◆ **To do**
Return copies of the lines below that mention "rectangle".

◆ **Data for the task**
━━━━

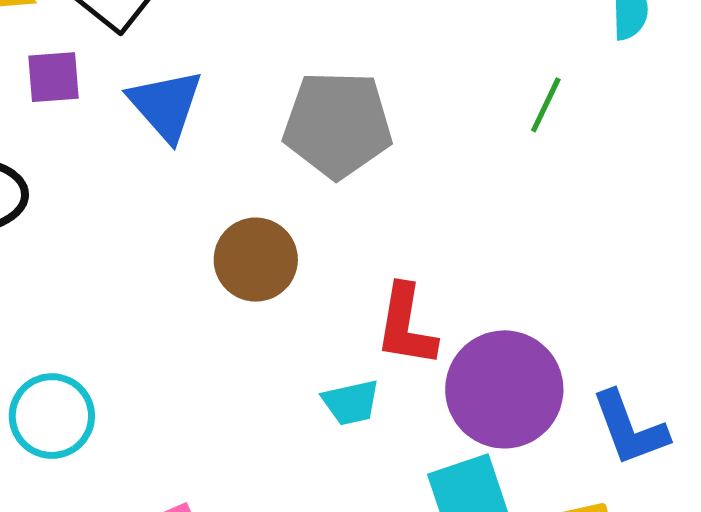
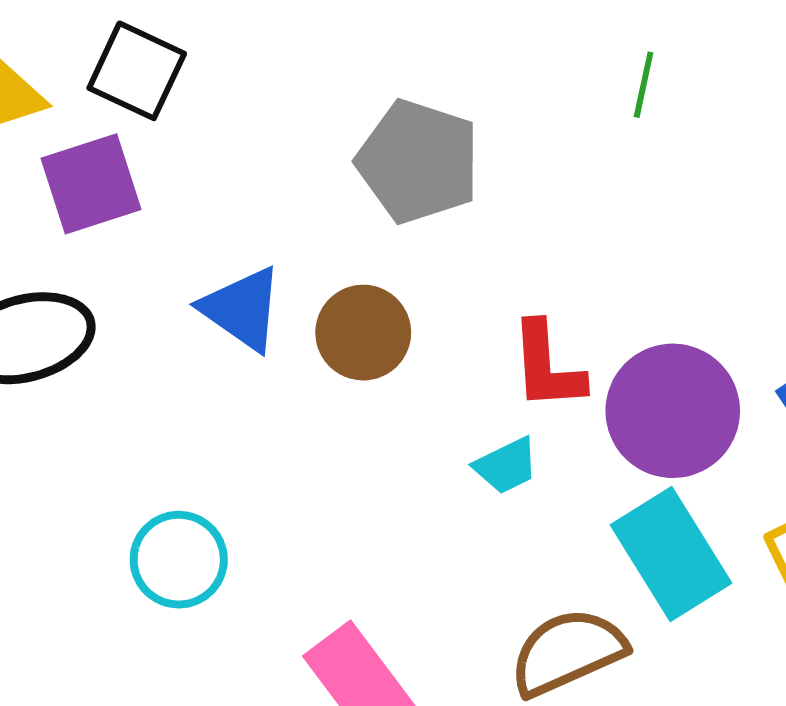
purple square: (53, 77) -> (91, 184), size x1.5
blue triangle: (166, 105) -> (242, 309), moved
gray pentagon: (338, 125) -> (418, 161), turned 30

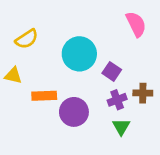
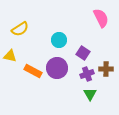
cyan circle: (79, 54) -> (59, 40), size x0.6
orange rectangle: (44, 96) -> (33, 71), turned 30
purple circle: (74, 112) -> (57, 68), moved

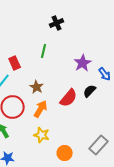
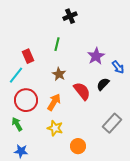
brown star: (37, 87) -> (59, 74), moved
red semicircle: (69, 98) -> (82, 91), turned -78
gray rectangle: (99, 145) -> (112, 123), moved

━━━━

◆ **Answer to this task**
orange rectangle: (44, 96) -> (33, 71), turned 30
gray rectangle: (99, 145) -> (112, 123), moved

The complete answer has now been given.